Raw data:
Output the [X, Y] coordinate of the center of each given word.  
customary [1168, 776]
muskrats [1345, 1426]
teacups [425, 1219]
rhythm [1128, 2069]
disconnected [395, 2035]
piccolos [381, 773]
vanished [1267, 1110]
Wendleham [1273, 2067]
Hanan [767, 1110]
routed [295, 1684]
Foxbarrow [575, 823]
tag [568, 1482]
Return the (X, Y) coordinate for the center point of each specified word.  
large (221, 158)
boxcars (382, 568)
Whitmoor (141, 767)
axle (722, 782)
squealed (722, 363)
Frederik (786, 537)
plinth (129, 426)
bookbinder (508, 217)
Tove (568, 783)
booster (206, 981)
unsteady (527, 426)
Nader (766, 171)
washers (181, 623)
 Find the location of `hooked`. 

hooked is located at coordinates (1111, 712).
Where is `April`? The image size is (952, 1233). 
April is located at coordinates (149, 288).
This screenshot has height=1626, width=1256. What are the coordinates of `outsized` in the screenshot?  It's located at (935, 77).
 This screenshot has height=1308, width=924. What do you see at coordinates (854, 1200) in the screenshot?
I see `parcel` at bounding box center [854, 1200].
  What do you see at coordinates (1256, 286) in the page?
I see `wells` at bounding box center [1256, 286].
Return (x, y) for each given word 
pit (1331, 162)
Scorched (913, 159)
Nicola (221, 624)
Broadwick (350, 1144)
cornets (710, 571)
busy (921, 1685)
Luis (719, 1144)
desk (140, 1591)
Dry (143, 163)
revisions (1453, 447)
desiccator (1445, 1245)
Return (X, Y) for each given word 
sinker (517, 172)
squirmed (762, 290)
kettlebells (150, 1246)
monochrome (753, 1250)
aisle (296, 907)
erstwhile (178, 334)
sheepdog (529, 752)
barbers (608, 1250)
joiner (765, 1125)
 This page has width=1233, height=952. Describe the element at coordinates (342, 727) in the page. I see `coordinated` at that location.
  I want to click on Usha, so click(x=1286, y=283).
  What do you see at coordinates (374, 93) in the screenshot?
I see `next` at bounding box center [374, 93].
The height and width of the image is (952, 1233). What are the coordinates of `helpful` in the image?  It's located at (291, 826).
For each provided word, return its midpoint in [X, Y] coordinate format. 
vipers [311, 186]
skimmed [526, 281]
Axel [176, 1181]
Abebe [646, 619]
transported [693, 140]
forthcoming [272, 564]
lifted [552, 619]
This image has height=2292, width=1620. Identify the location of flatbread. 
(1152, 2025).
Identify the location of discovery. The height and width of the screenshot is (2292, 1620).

Exercise prompt:
Please show every line of the records above that contains the word "coordinates".

Output of the exercise:
hooked is located at coordinates (1111, 712).
April is located at coordinates (149, 288).
This screenshot has height=1626, width=1256. What are the coordinates of `outsized` in the screenshot?  It's located at (935, 77).
 This screenshot has height=1308, width=924. What do you see at coordinates (854, 1200) in the screenshot?
  What do you see at coordinates (1256, 286) in the page?
 This page has width=1233, height=952. Describe the element at coordinates (342, 727) in the page. I see `coordinated` at that location.
  What do you see at coordinates (374, 93) in the screenshot?
The height and width of the image is (952, 1233). What are the coordinates of `helpful` in the image?  It's located at (291, 826).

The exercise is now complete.